◆ GIVEN DATA:
______________________________

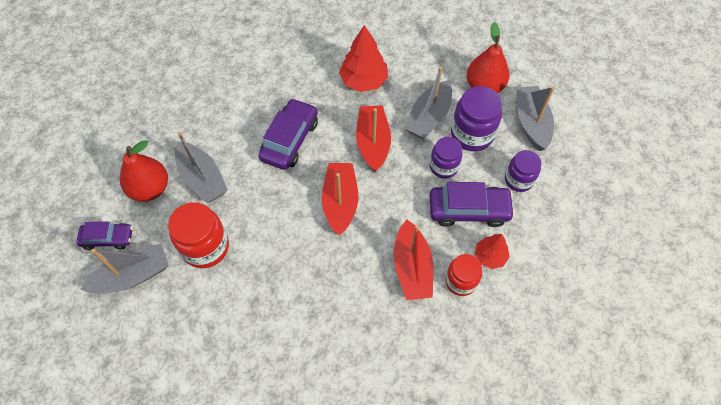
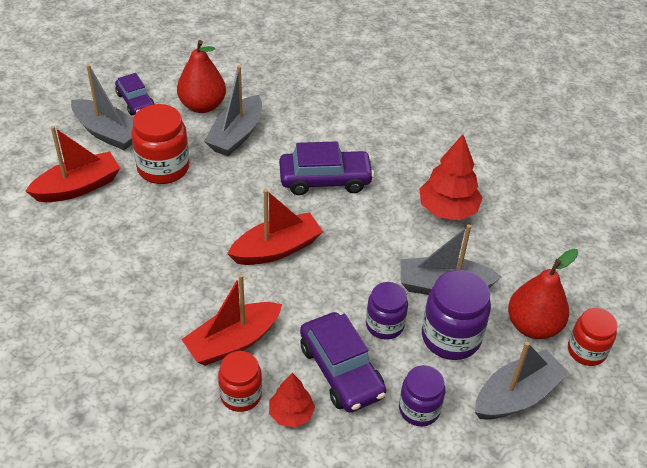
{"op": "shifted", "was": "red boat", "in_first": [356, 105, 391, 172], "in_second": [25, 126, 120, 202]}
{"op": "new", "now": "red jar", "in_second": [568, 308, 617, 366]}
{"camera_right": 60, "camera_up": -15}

______________________________

◆ TASK GOAL: Return the listing above in full and unaltered. Keep the pictures out.

◆ PROBLEM SOLUTION:
{"op": "shifted", "was": "red boat", "in_first": [356, 105, 391, 172], "in_second": [25, 126, 120, 202]}
{"op": "new", "now": "red jar", "in_second": [568, 308, 617, 366]}
{"camera_right": 60, "camera_up": -15}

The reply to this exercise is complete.